**Exercise brief:**
Everything in the data should be repeated exactly, save for the images.

**Given material:**
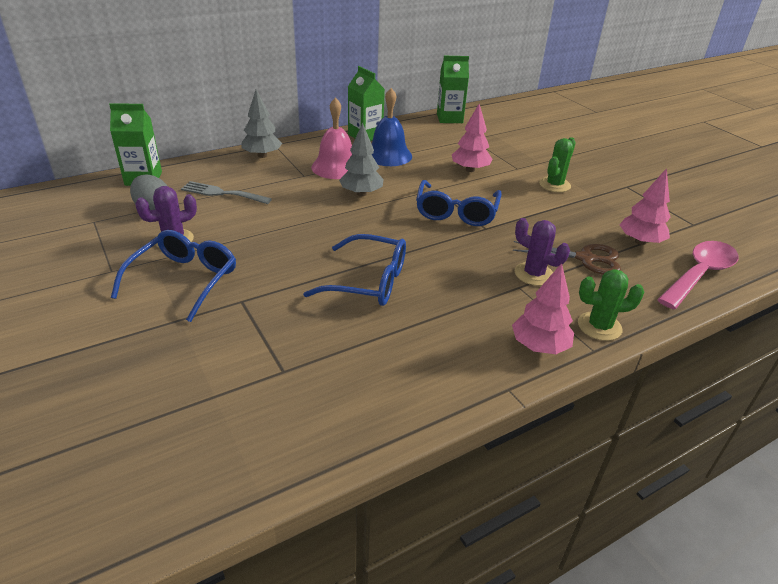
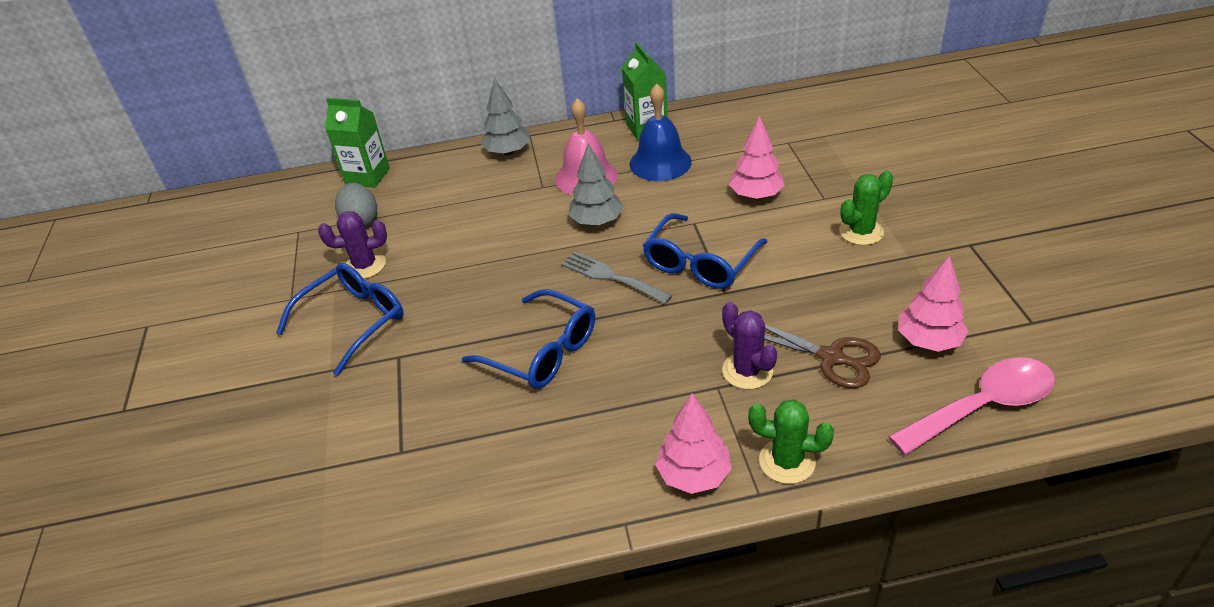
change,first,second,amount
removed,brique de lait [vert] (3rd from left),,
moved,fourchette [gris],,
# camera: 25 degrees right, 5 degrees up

**Output of the exercise:**
change,first,second,amount
removed,brique de lait [vert] (3rd from left),,
moved,fourchette [gris],,
# camera: 25 degrees right, 5 degrees up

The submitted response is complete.